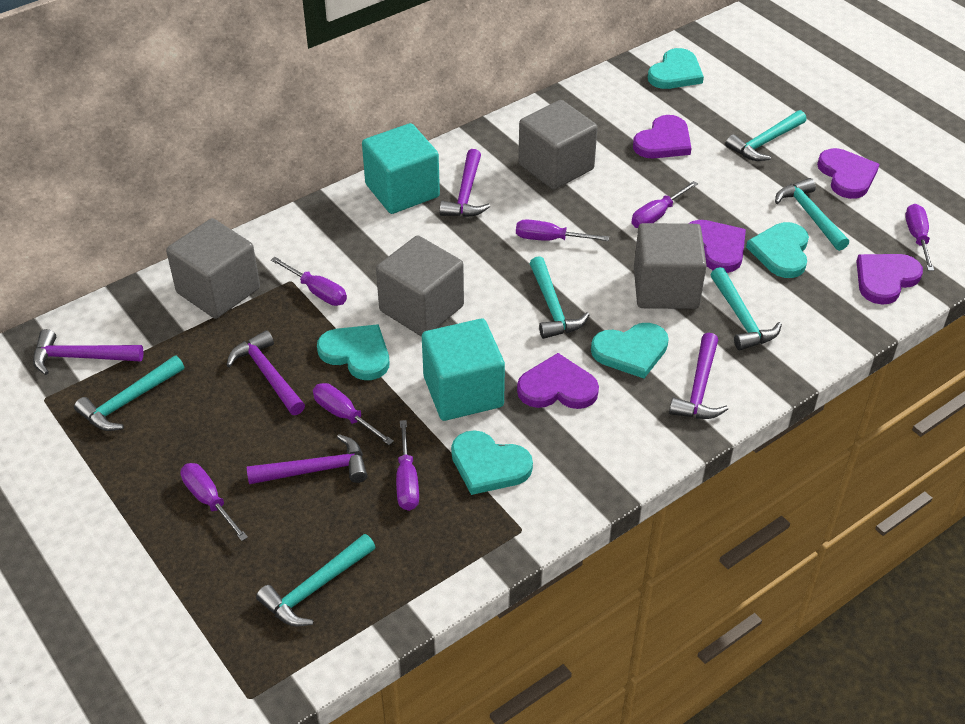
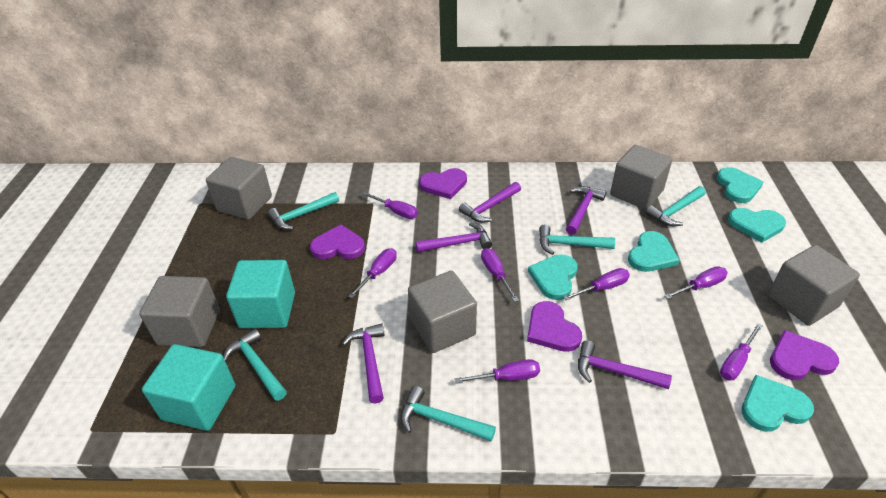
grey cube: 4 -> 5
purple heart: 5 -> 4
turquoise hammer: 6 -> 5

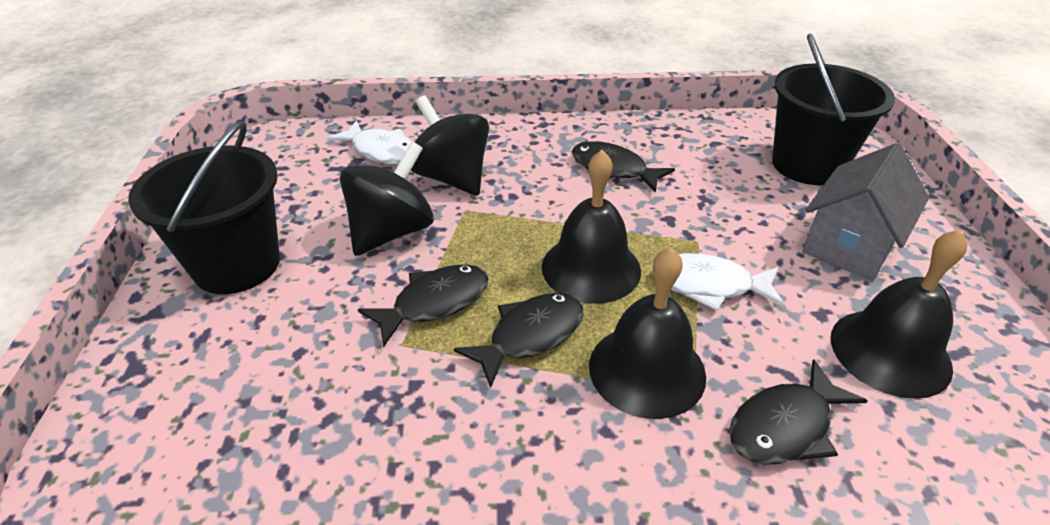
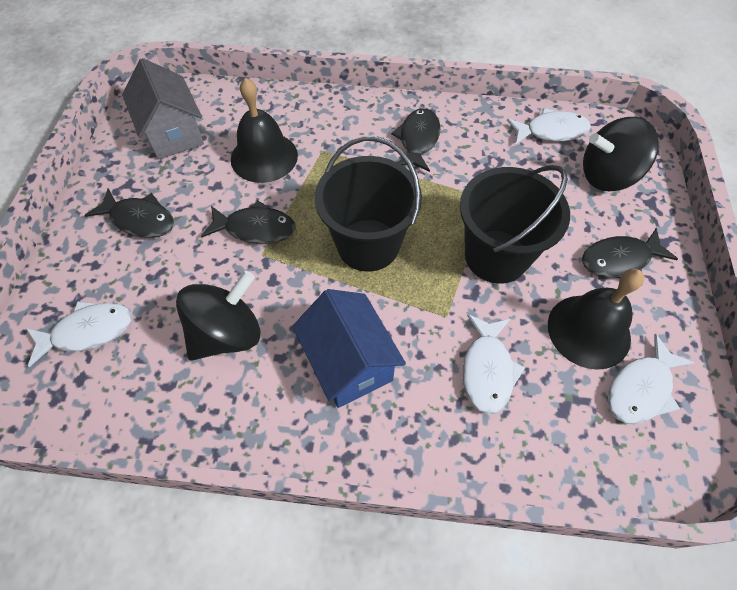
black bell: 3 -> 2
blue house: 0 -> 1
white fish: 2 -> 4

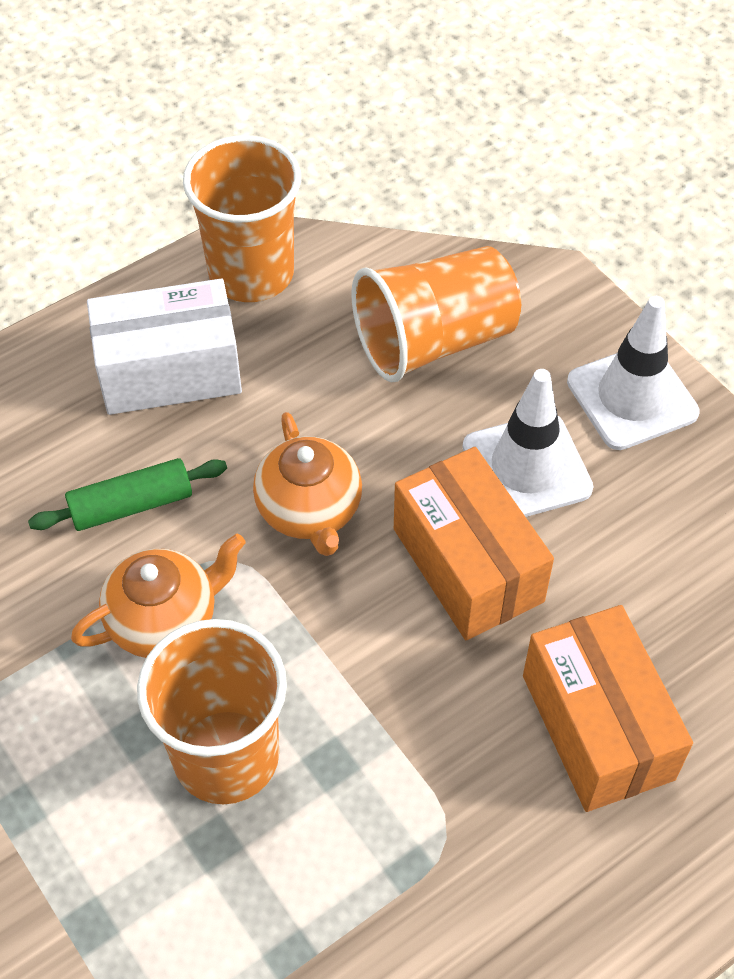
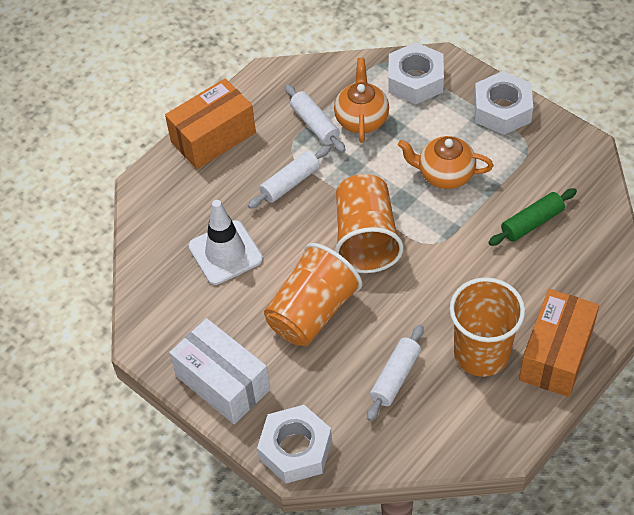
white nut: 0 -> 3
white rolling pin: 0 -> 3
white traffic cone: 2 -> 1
※ ※ ※
### ACTION ITEM
From the records above, pull out every line containing the word "white".

### WRITTEN RESPONSE
white fish: 2 -> 4
white nut: 0 -> 3
white rolling pin: 0 -> 3
white traffic cone: 2 -> 1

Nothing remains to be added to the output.